**WORK INSTRUCTIONS:** Could you set down the listing below exactly, leaving out its pictures?

**DATASET EXCERPT:**
•••

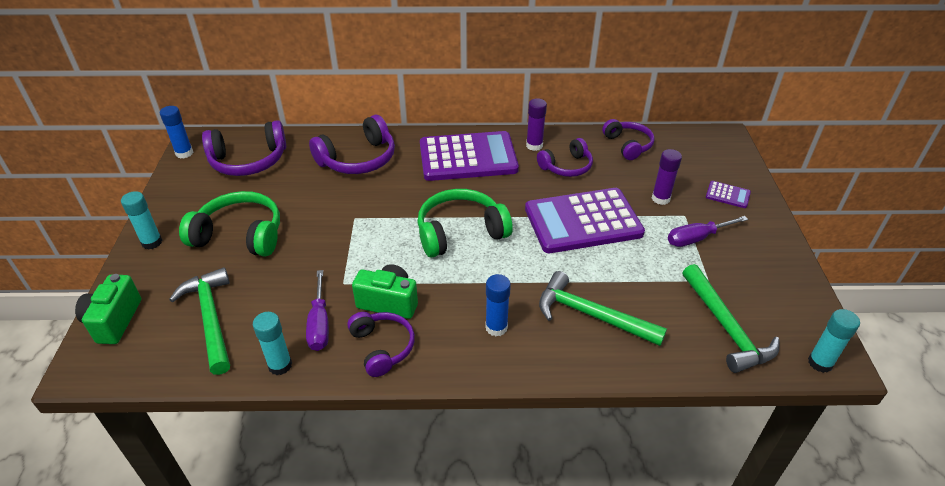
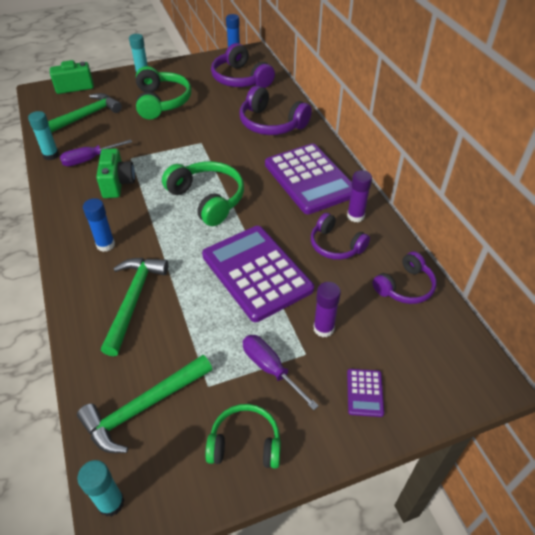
camera: 70 degrees right, 5 degrees up
(382, 347) = (74, 193): purple headphones -> none
(767, 269) = (245, 443): none -> green headphones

•••

**SOLUTION BELOW:**
camera: 70 degrees right, 5 degrees up
(382, 347) = (74, 193): purple headphones -> none
(767, 269) = (245, 443): none -> green headphones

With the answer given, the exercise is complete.